» AIM OF THE EXERCISE
For this exercise, reproduce the entries below exactly, but only from the line containing "C7: 150pF (GND, KEY) -> 150pF (+9V, GND)" through the line containing "C6: none -> 33nF (GND, NET20)", both included.
***** THE DATA *****
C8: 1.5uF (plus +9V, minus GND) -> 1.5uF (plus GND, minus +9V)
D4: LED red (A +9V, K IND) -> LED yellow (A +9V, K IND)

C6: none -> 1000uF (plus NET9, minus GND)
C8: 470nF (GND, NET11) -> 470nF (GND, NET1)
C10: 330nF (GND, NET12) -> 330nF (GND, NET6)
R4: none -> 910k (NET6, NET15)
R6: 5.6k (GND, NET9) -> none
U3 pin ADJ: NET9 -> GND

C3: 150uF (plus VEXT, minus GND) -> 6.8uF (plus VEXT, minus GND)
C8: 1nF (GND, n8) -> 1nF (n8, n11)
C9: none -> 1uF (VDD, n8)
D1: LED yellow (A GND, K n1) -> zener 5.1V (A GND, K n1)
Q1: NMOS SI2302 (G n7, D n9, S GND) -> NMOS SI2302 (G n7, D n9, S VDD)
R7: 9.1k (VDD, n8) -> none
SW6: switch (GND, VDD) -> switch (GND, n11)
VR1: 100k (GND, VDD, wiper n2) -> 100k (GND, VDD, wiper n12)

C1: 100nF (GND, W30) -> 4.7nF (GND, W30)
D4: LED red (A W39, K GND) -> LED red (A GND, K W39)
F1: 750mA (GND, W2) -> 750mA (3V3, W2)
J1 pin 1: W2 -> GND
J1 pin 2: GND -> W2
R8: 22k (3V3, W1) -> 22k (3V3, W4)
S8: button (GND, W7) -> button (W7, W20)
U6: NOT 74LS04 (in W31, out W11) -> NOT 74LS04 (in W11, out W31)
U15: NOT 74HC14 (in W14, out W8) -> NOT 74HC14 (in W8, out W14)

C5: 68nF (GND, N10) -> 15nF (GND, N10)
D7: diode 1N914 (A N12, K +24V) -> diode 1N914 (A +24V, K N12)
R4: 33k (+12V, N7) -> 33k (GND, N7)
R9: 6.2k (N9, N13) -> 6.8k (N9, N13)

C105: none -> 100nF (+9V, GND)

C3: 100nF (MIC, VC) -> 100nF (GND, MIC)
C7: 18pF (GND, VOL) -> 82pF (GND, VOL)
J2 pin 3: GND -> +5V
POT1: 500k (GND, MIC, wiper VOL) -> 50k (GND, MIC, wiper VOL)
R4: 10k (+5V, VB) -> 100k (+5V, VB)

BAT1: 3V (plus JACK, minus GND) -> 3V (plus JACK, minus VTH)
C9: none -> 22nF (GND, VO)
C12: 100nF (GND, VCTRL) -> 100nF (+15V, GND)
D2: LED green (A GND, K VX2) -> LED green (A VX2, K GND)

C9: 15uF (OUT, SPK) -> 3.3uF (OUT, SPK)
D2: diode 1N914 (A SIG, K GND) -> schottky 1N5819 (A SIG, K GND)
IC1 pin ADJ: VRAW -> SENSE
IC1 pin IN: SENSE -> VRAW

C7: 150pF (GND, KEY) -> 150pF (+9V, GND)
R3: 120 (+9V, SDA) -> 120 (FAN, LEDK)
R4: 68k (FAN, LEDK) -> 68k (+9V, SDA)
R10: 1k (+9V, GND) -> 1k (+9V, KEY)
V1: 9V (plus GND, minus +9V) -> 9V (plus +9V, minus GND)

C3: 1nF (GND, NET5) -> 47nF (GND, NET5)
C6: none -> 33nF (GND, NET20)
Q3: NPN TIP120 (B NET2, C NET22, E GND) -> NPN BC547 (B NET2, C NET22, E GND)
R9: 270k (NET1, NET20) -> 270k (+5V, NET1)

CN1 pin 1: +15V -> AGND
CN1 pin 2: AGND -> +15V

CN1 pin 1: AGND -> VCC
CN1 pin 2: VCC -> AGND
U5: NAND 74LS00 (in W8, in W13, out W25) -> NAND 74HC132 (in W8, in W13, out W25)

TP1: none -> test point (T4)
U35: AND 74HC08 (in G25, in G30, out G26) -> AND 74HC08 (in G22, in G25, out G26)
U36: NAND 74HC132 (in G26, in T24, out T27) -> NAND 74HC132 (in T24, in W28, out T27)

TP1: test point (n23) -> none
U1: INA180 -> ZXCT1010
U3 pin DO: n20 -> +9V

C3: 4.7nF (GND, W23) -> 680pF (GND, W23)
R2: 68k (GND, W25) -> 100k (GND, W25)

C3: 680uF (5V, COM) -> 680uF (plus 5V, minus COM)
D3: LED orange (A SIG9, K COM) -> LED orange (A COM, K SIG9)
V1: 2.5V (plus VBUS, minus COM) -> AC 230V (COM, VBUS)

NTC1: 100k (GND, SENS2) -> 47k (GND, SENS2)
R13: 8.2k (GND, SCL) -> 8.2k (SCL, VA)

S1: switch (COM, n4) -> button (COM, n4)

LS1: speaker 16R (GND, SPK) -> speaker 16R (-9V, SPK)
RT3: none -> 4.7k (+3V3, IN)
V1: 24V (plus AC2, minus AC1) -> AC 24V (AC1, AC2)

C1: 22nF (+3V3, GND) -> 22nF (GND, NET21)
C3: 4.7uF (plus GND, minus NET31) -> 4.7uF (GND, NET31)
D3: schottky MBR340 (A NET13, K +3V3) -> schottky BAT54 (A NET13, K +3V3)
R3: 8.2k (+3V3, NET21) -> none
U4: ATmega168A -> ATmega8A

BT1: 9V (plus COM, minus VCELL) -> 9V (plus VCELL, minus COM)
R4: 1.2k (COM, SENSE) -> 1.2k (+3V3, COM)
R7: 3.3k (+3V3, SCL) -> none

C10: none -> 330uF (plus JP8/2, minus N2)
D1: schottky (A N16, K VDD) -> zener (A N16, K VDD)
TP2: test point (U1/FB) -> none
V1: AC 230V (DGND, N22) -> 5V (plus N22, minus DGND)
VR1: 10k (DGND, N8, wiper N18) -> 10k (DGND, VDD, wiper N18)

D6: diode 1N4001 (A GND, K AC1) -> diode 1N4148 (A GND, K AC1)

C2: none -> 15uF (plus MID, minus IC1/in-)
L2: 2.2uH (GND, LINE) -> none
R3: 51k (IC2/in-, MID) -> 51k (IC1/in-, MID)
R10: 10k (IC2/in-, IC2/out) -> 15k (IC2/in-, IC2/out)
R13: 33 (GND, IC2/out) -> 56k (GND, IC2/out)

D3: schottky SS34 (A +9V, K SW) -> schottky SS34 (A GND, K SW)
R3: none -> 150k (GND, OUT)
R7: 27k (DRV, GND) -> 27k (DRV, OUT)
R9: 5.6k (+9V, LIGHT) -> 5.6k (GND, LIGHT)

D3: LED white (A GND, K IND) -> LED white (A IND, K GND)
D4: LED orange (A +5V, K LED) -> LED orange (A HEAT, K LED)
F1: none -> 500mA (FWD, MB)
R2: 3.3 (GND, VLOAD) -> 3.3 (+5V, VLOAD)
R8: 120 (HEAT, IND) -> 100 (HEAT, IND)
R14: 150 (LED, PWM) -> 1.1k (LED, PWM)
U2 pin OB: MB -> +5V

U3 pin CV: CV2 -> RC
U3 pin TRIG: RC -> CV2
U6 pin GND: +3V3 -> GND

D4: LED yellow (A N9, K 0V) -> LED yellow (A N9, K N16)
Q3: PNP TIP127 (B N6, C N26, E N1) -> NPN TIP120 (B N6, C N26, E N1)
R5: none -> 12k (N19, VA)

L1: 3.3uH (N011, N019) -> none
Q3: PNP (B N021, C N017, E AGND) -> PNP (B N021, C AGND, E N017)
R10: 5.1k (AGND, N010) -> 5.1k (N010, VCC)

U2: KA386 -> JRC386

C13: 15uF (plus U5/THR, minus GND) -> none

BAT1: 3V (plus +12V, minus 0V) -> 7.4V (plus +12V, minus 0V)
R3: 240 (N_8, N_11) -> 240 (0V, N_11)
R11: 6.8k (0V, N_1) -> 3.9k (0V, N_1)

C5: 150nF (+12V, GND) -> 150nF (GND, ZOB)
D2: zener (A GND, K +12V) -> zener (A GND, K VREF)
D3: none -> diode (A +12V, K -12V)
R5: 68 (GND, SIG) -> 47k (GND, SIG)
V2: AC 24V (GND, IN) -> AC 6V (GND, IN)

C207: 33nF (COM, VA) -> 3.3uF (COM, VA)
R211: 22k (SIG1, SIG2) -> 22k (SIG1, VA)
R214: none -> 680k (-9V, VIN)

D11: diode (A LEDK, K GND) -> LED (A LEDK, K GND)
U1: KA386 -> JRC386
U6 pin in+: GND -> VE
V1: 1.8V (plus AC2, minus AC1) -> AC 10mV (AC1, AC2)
*****
» REPLY TO THE TASK
C7: 150pF (GND, KEY) -> 150pF (+9V, GND)
R3: 120 (+9V, SDA) -> 120 (FAN, LEDK)
R4: 68k (FAN, LEDK) -> 68k (+9V, SDA)
R10: 1k (+9V, GND) -> 1k (+9V, KEY)
V1: 9V (plus GND, minus +9V) -> 9V (plus +9V, minus GND)

C3: 1nF (GND, NET5) -> 47nF (GND, NET5)
C6: none -> 33nF (GND, NET20)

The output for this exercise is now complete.